Task details » Repeat exactly the lines that run from the one containing "(376, 227) = (534, 271): none -> brown nut" to the end of the data, and leave out all others.

[Extracted records]
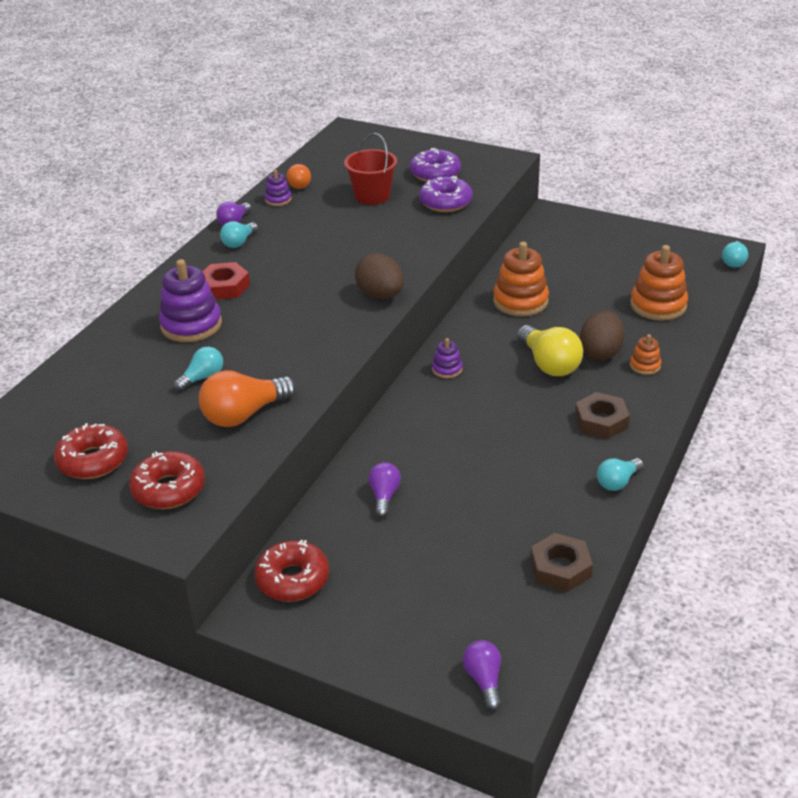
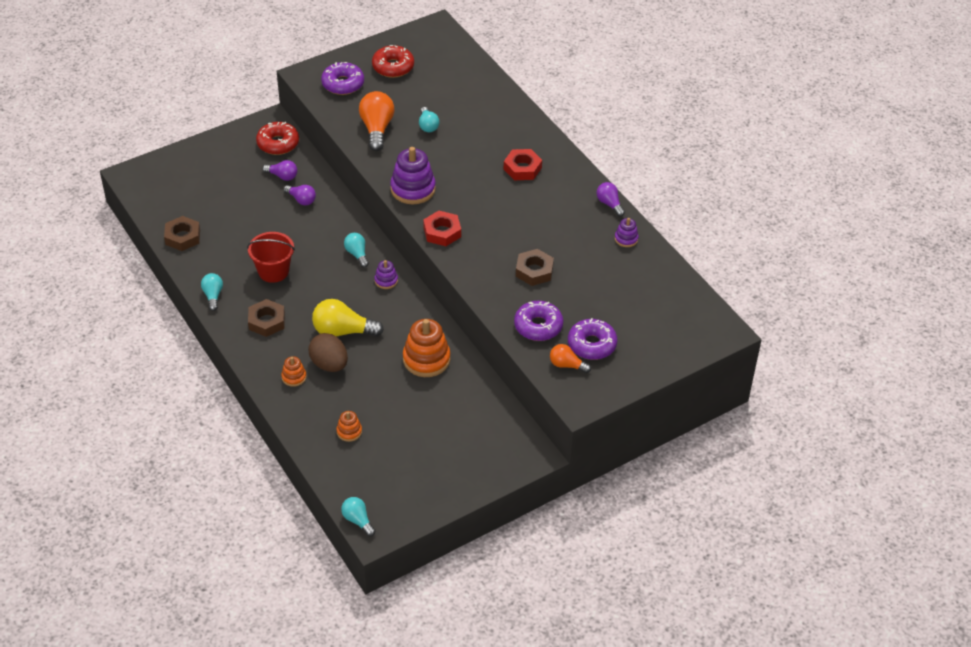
camera: 120 degrees right, 10 degrees up
(169, 489) = (343, 84): red donut -> purple donut
(191, 325) = (489, 139): purple stacking toy -> purple stacking toy (413, 189)
(239, 242) = (576, 195): turquoise light bulb -> turquoise light bulb (357, 254)
(299, 184) = (643, 260): orange light bulb -> orange light bulb (567, 365)
(372, 196) = (586, 291): red bucket -> red bucket (273, 271)
(376, 227) = (534, 271): none -> brown nut
(380, 295) = (442, 232): brown egg -> red nut
(484, 680) = (152, 176): purple light bulb -> purple light bulb (282, 176)
(658, 305) = (349, 431): orange stacking toy -> orange stacking toy, size x0.51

Response area »
(376, 227) = (534, 271): none -> brown nut
(380, 295) = (442, 232): brown egg -> red nut
(484, 680) = (152, 176): purple light bulb -> purple light bulb (282, 176)
(658, 305) = (349, 431): orange stacking toy -> orange stacking toy, size x0.51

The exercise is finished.